→ Problem to solve
From the records below, copy out exactly the lines from the one containing "green screwdriver: 2 -> 1" to the one containing "purple screwdriver: 3 -> 2", both included. Add nothing else.

→ Provided records
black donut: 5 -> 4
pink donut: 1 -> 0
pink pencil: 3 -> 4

==

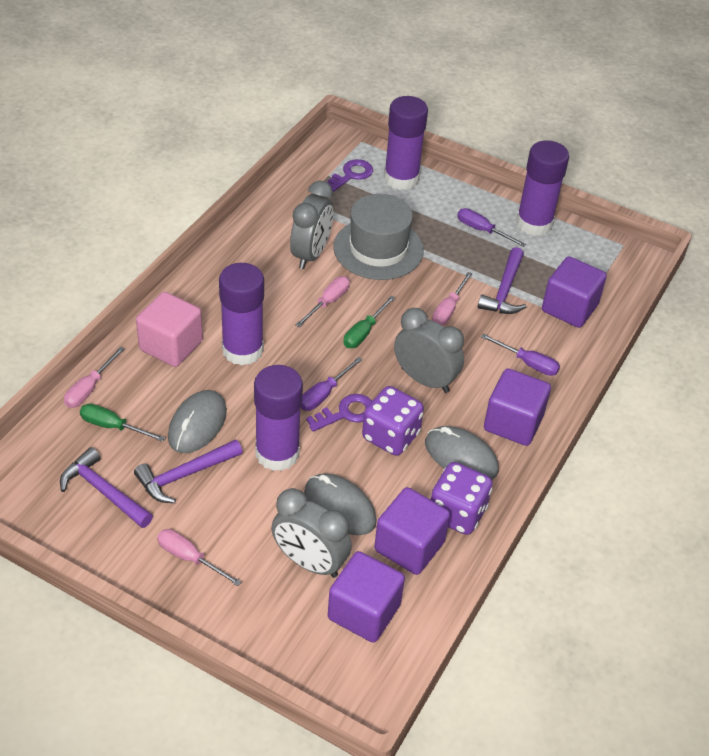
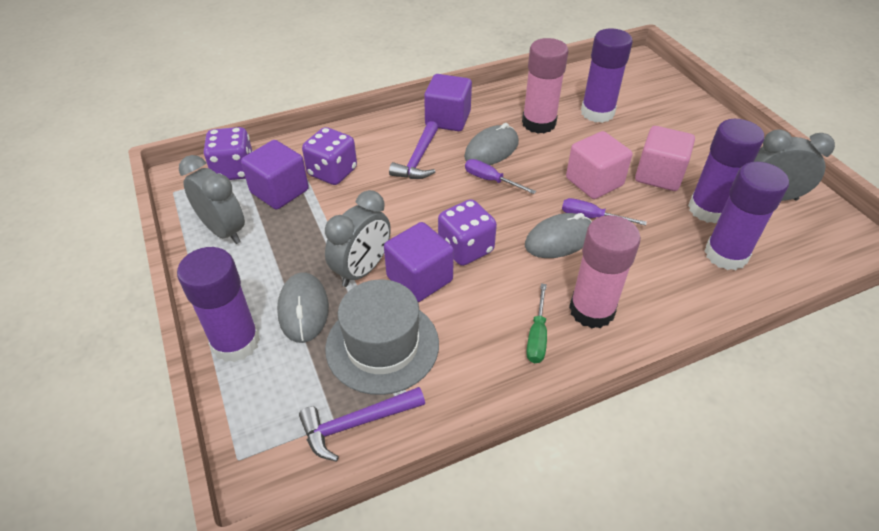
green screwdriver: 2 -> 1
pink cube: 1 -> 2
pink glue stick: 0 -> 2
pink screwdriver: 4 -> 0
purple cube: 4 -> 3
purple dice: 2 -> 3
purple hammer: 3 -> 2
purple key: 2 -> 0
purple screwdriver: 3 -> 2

→ Expected output
green screwdriver: 2 -> 1
pink cube: 1 -> 2
pink glue stick: 0 -> 2
pink screwdriver: 4 -> 0
purple cube: 4 -> 3
purple dice: 2 -> 3
purple hammer: 3 -> 2
purple key: 2 -> 0
purple screwdriver: 3 -> 2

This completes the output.